● EXERCISE DESCRIPTION
In the copy, include every entry exactly but none of the pictures.

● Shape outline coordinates
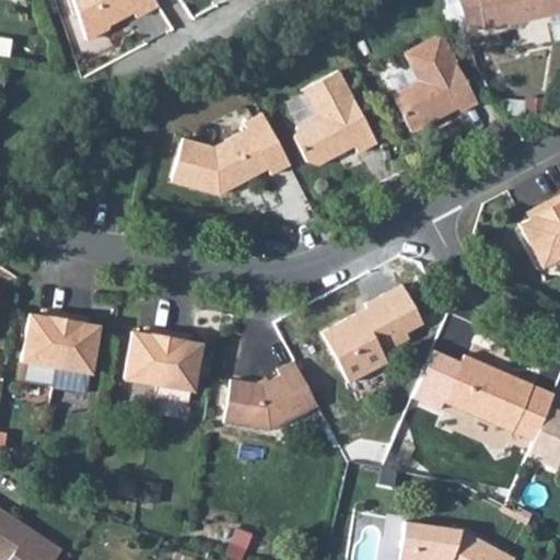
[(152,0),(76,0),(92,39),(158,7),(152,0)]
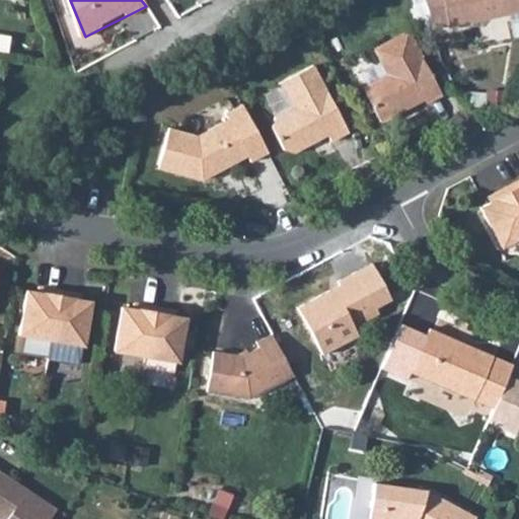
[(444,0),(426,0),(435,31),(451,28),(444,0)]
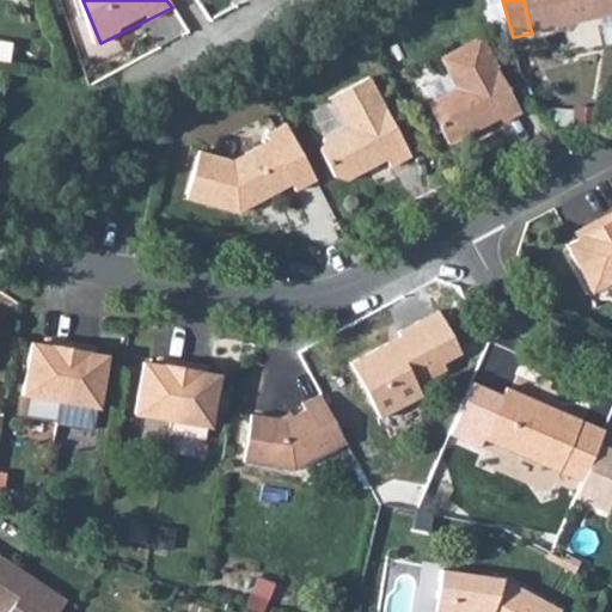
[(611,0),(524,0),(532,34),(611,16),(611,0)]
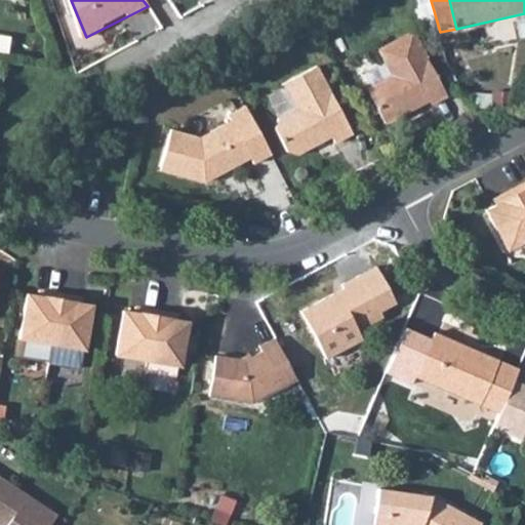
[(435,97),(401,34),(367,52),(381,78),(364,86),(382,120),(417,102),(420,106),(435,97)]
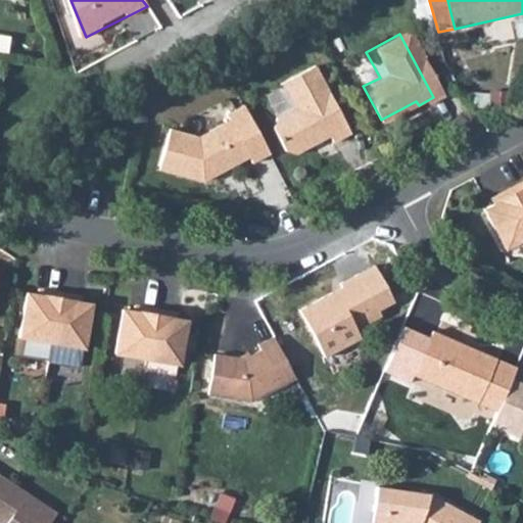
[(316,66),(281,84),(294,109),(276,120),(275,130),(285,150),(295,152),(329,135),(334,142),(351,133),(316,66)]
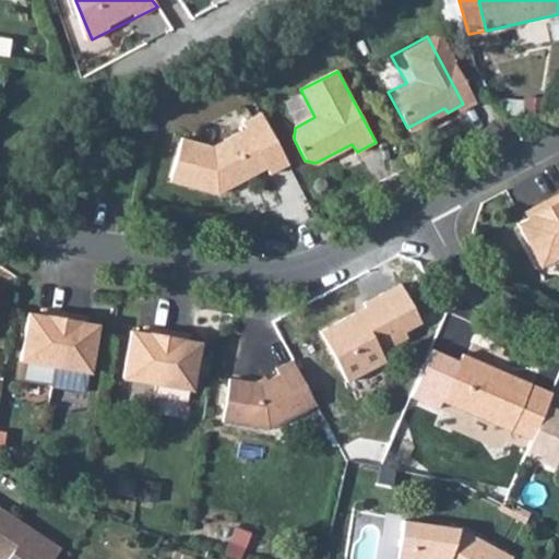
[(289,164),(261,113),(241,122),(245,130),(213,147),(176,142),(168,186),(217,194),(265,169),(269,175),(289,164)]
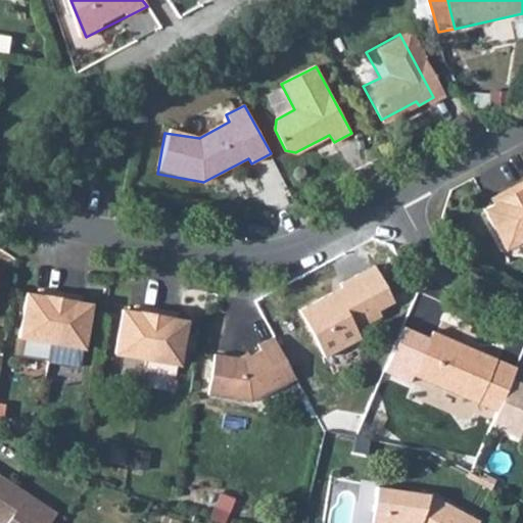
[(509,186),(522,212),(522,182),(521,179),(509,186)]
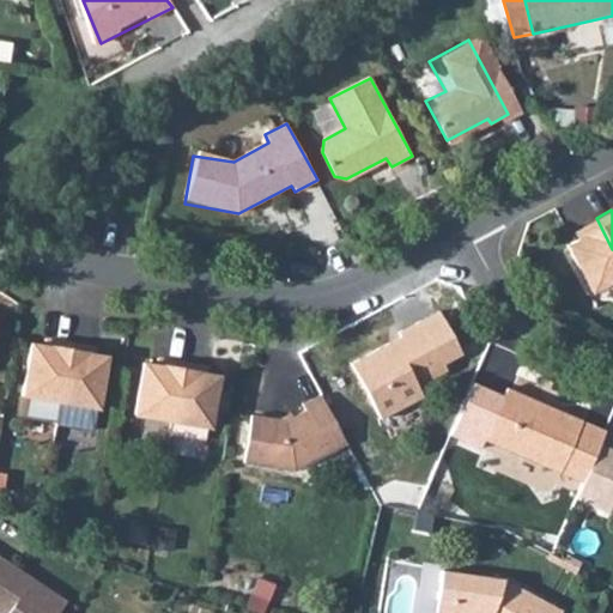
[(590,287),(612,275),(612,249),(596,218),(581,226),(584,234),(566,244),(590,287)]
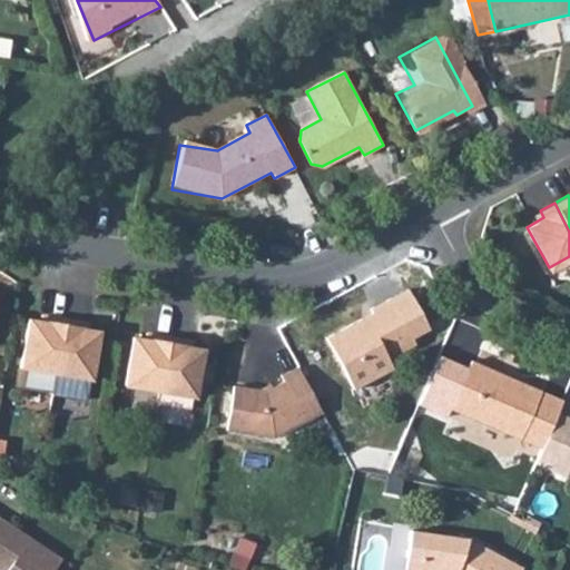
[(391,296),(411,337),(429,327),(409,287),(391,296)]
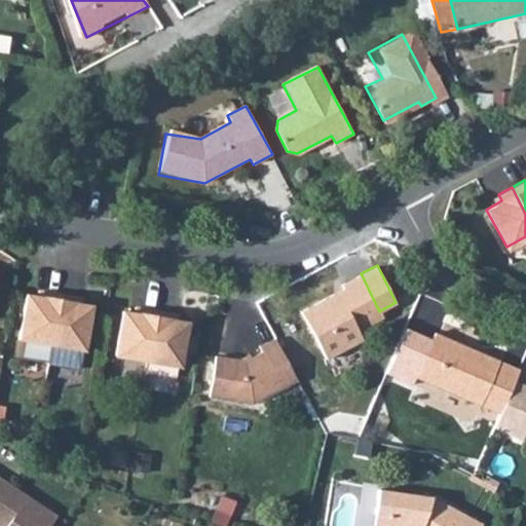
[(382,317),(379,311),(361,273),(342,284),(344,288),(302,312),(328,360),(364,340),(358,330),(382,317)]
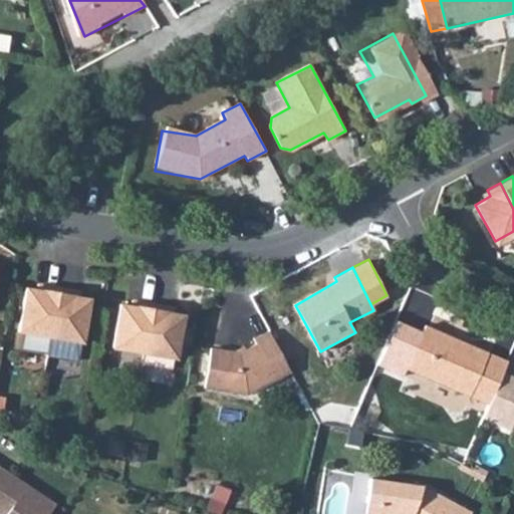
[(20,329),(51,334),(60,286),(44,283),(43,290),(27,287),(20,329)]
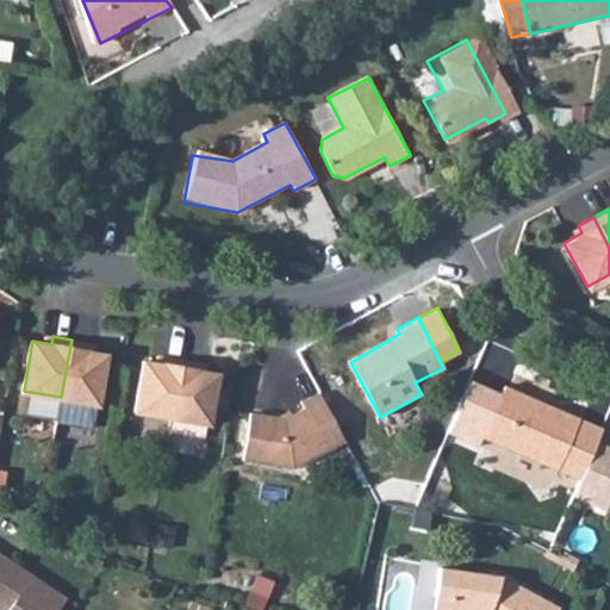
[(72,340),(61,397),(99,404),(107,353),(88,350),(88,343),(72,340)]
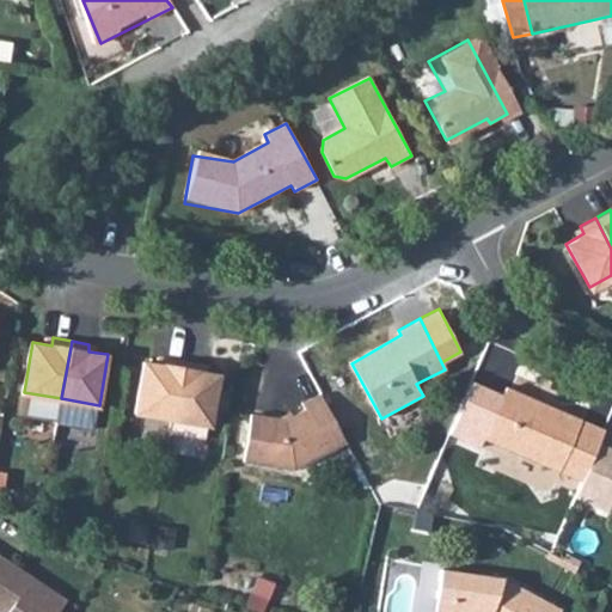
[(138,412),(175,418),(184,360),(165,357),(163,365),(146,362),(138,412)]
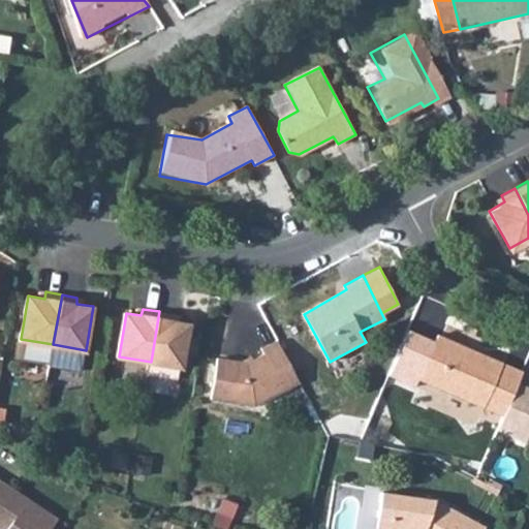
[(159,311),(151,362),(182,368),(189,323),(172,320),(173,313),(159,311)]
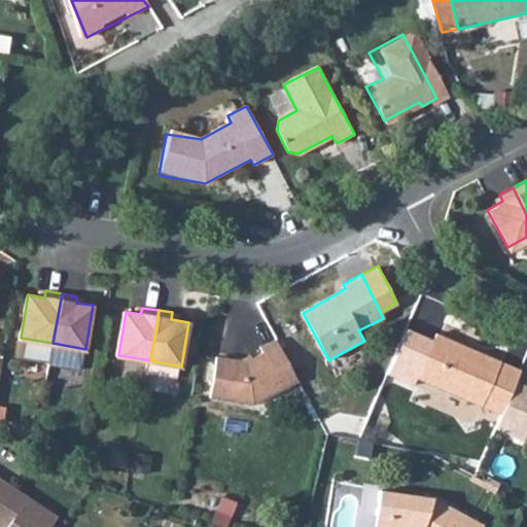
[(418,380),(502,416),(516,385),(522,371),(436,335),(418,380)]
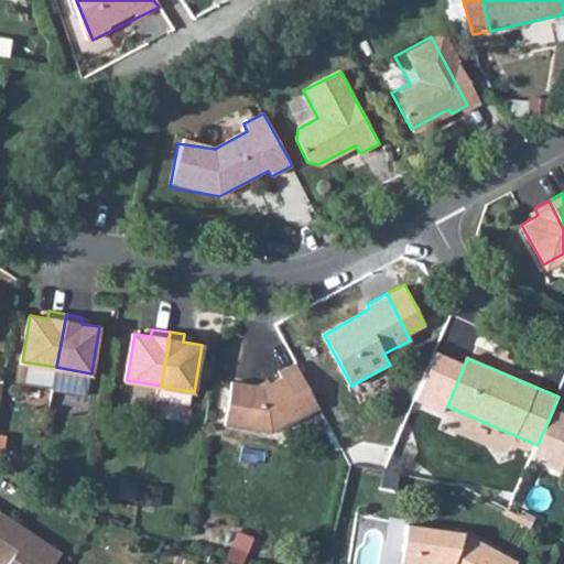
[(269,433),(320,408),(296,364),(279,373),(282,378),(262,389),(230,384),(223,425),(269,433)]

● RESULT FOR THIS TASK
[(152,0),(76,0),(92,39),(158,7),(152,0)]
[(444,0),(426,0),(435,31),(451,28),(444,0)]
[(611,0),(524,0),(532,34),(611,16),(611,0)]
[(435,97),(401,34),(367,52),(381,78),(364,86),(382,120),(417,102),(420,106),(435,97)]
[(316,66),(281,84),(294,109),(276,120),(275,130),(285,150),(295,152),(329,135),(334,142),(351,133),(316,66)]
[(289,164),(261,113),(241,122),(245,130),(213,147),(176,142),(168,186),(217,194),(265,169),(269,175),(289,164)]
[(509,186),(522,212),(522,182),(521,179),(509,186)]
[(590,287),(612,275),(612,249),(596,218),(581,226),(584,234),(566,244),(590,287)]
[(391,296),(411,337),(429,327),(409,287),(391,296)]
[(382,317),(379,311),(361,273),(342,284),(344,288),(302,312),(328,360),(364,340),(358,330),(382,317)]
[(20,329),(51,334),(60,286),(44,283),(43,290),(27,287),(20,329)]
[(72,340),(61,397),(99,404),(107,353),(88,350),(88,343),(72,340)]
[(138,412),(175,418),(184,360),(165,357),(163,365),(146,362),(138,412)]
[(159,311),(151,362),(182,368),(189,323),(172,320),(173,313),(159,311)]
[(418,380),(502,416),(516,385),(522,371),(436,335),(418,380)]
[(269,433),(320,408),(296,364),(279,373),(282,378),(262,389),(230,384),(223,425),(269,433)]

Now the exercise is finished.